[Extracted records]
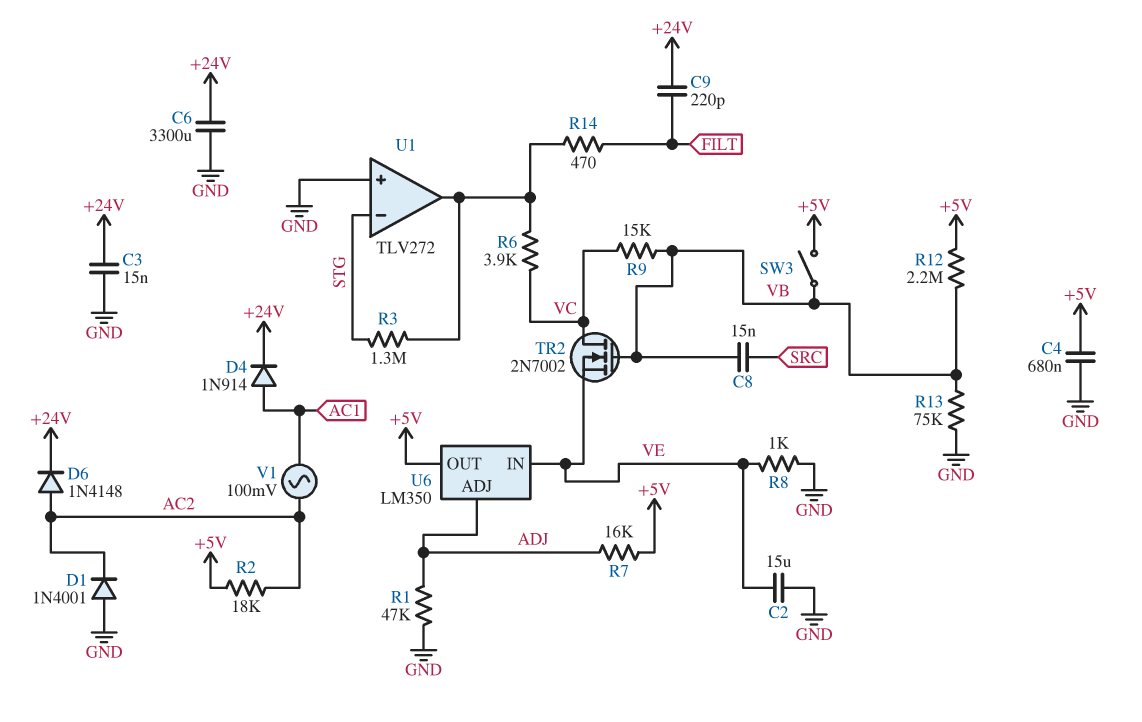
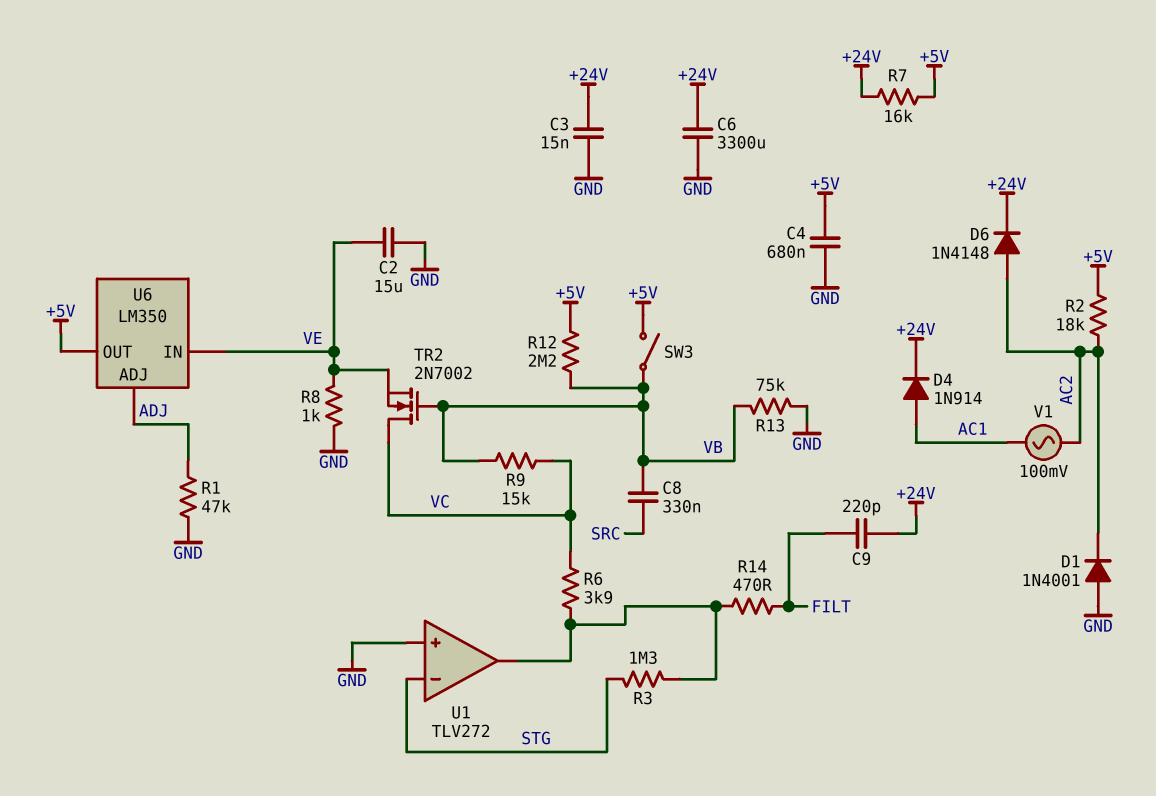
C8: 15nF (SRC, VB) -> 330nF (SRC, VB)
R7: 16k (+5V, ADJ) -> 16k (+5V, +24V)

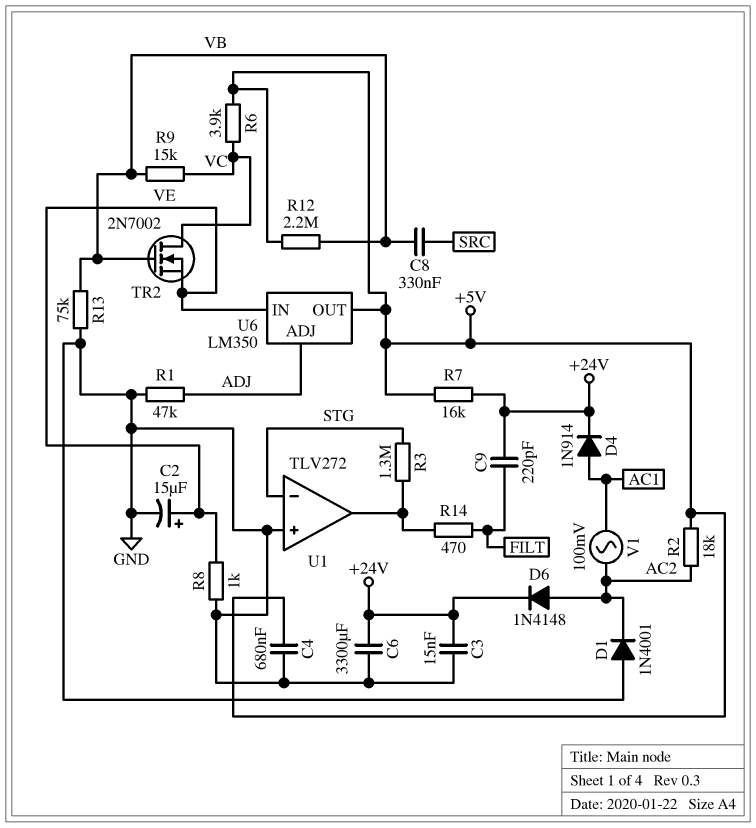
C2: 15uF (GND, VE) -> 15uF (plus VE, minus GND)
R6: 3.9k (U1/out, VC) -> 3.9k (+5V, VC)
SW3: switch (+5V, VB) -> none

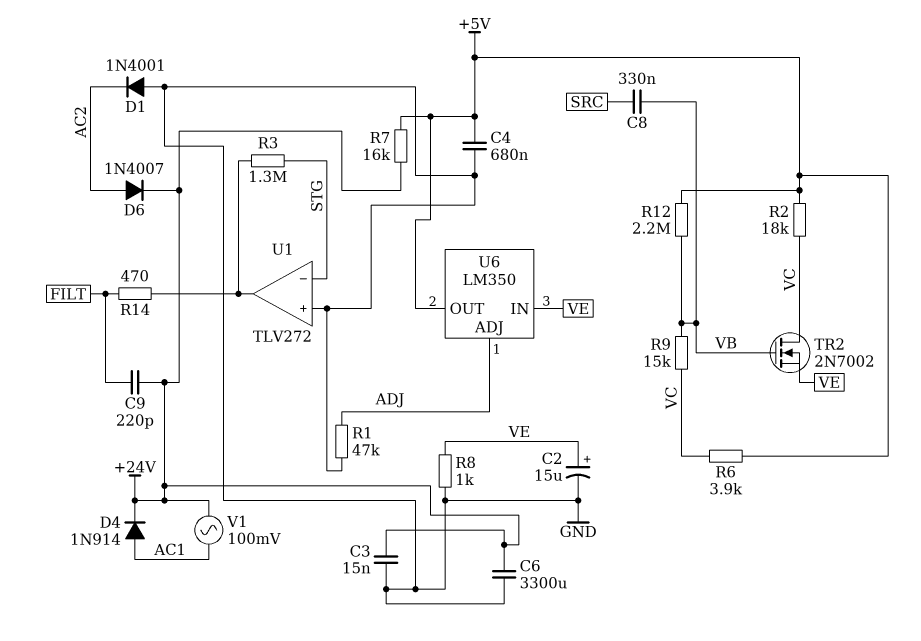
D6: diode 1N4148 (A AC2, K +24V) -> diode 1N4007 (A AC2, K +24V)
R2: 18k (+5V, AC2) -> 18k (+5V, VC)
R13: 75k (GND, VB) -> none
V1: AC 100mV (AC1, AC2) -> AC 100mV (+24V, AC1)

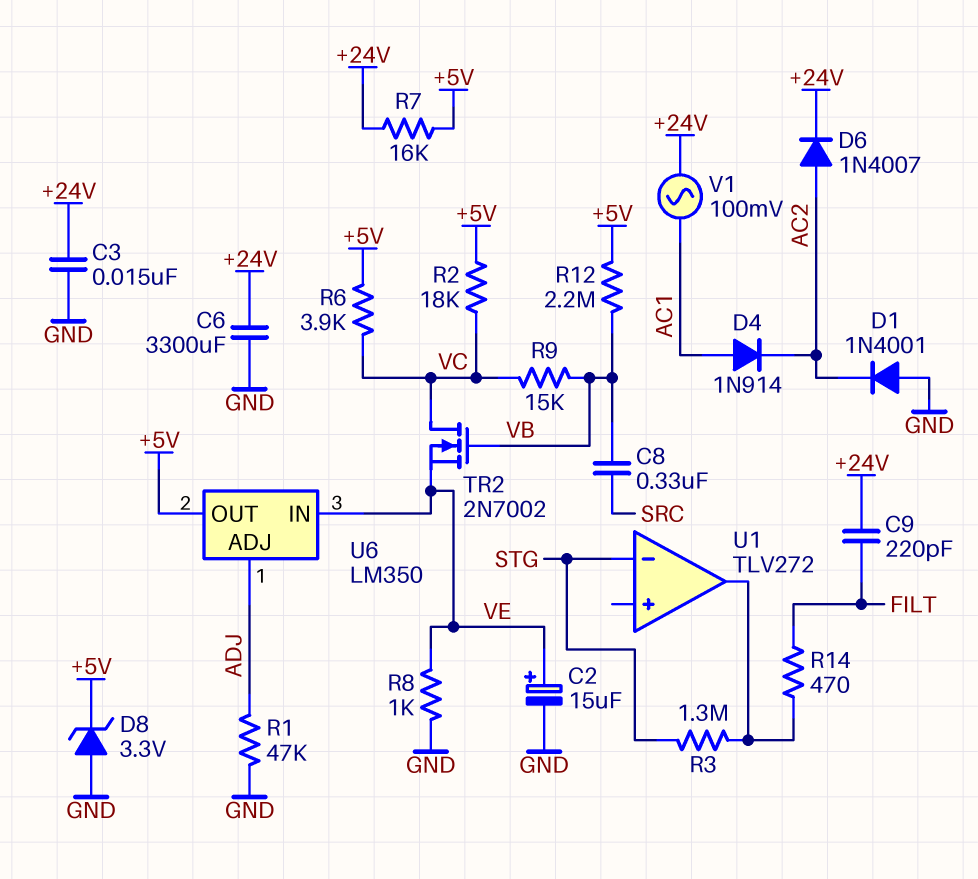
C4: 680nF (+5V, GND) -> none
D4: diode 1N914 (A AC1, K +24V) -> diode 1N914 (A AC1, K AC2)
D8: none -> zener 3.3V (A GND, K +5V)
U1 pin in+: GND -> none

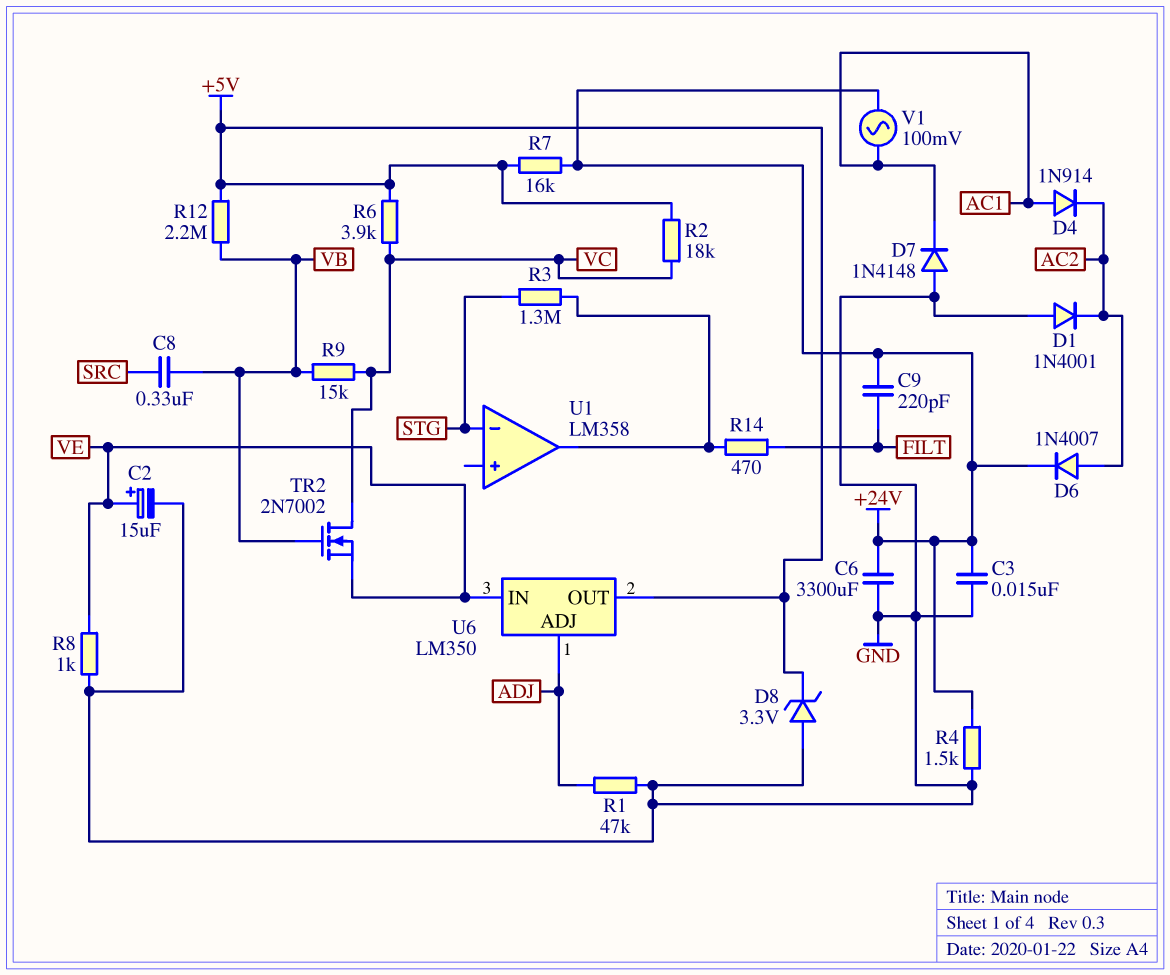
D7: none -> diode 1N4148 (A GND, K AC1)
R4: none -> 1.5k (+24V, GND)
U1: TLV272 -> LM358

• YOUR ASSIGNMENT: Find "R7: 16k (+5V, ADJ) -> 16k (+5V, +24V)" in the entries, then reproduce that line and each line after it exactly, through the last one. Pictures do not go in.

• RESPONSE TO THE TASK:
R7: 16k (+5V, ADJ) -> 16k (+5V, +24V)

C2: 15uF (GND, VE) -> 15uF (plus VE, minus GND)
R6: 3.9k (U1/out, VC) -> 3.9k (+5V, VC)
SW3: switch (+5V, VB) -> none

D6: diode 1N4148 (A AC2, K +24V) -> diode 1N4007 (A AC2, K +24V)
R2: 18k (+5V, AC2) -> 18k (+5V, VC)
R13: 75k (GND, VB) -> none
V1: AC 100mV (AC1, AC2) -> AC 100mV (+24V, AC1)

C4: 680nF (+5V, GND) -> none
D4: diode 1N914 (A AC1, K +24V) -> diode 1N914 (A AC1, K AC2)
D8: none -> zener 3.3V (A GND, K +5V)
U1 pin in+: GND -> none

D7: none -> diode 1N4148 (A GND, K AC1)
R4: none -> 1.5k (+24V, GND)
U1: TLV272 -> LM358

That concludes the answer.